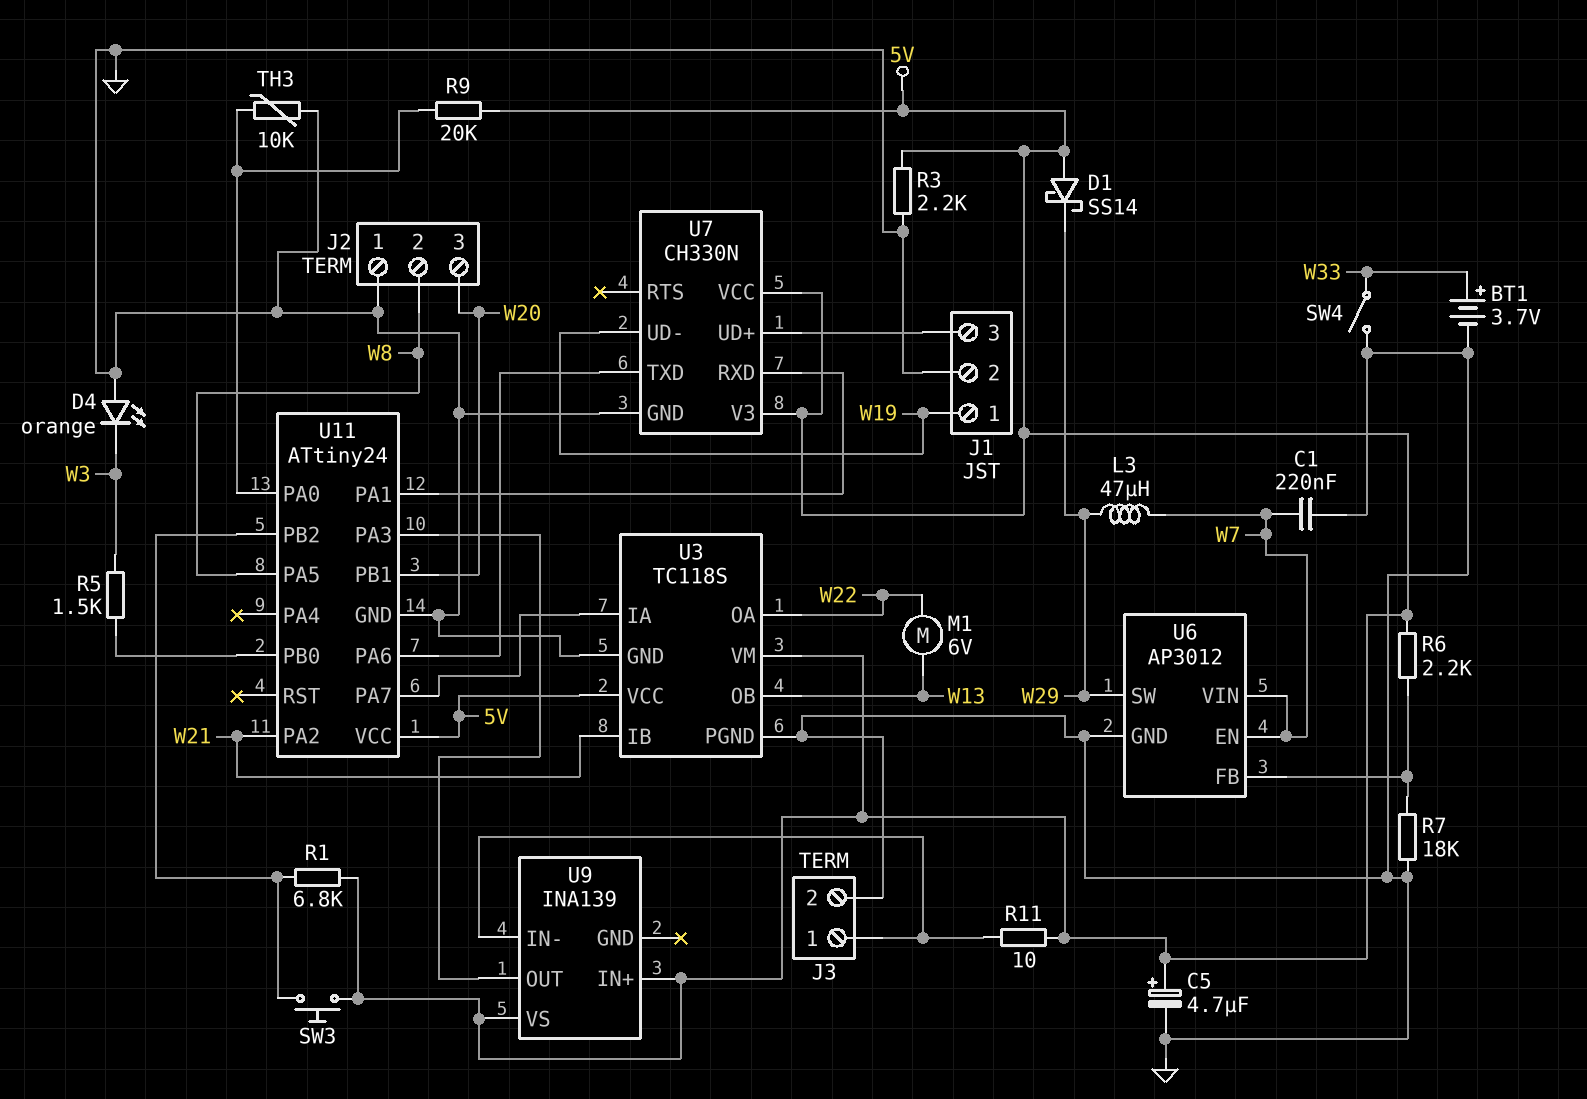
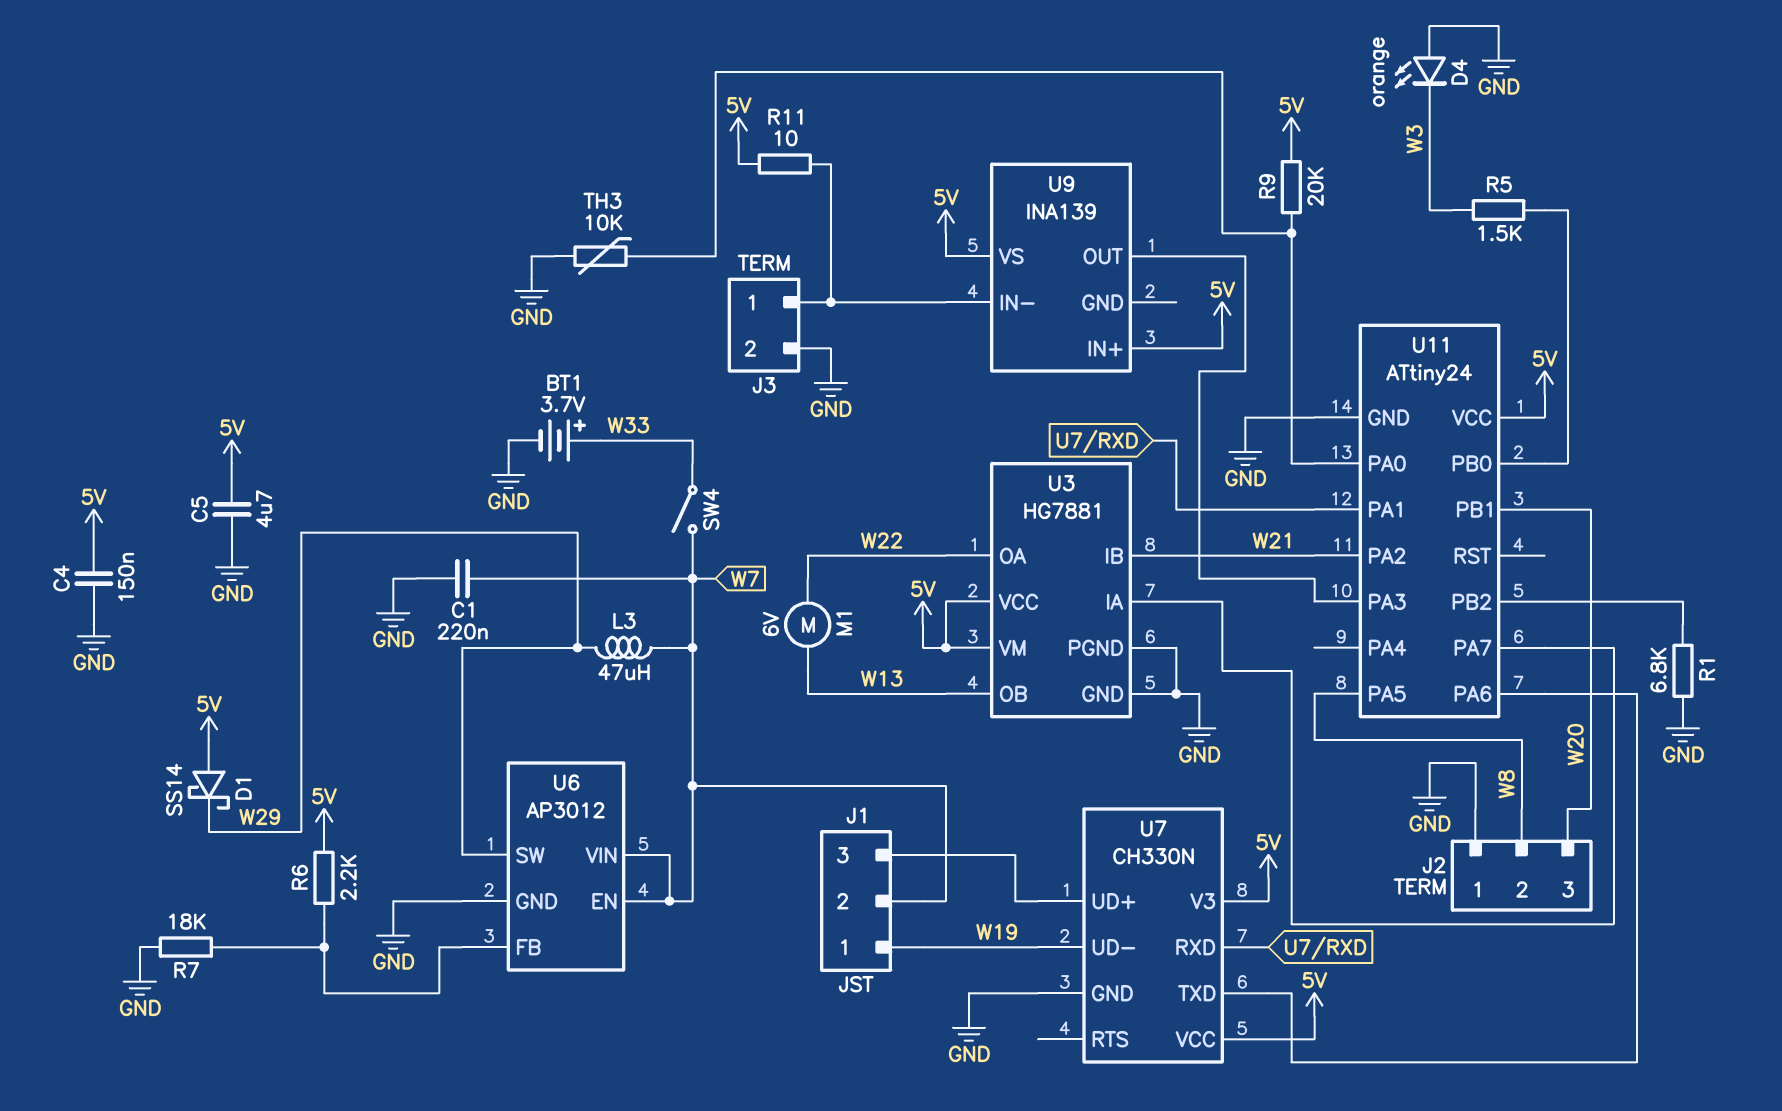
C4: none -> 150nF (5V, GND)
C5: 4.7uF (plus 5V, minus GND) -> 4.7uF (5V, GND)
J1 pin 2: GND -> W7
R1: 6.8k (5V, U11/PB2) -> 6.8k (GND, U11/PB2)
R3: 2.2k (5V, GND) -> none
SW3: button (5V, U11/PB2) -> none
SW4: switch (GND, W33) -> switch (W7, W33)
U3: TC118S -> HG7881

## Task details
Count the lines of the entries above in which the string "none" appears. Supply the number only.

## Solution
3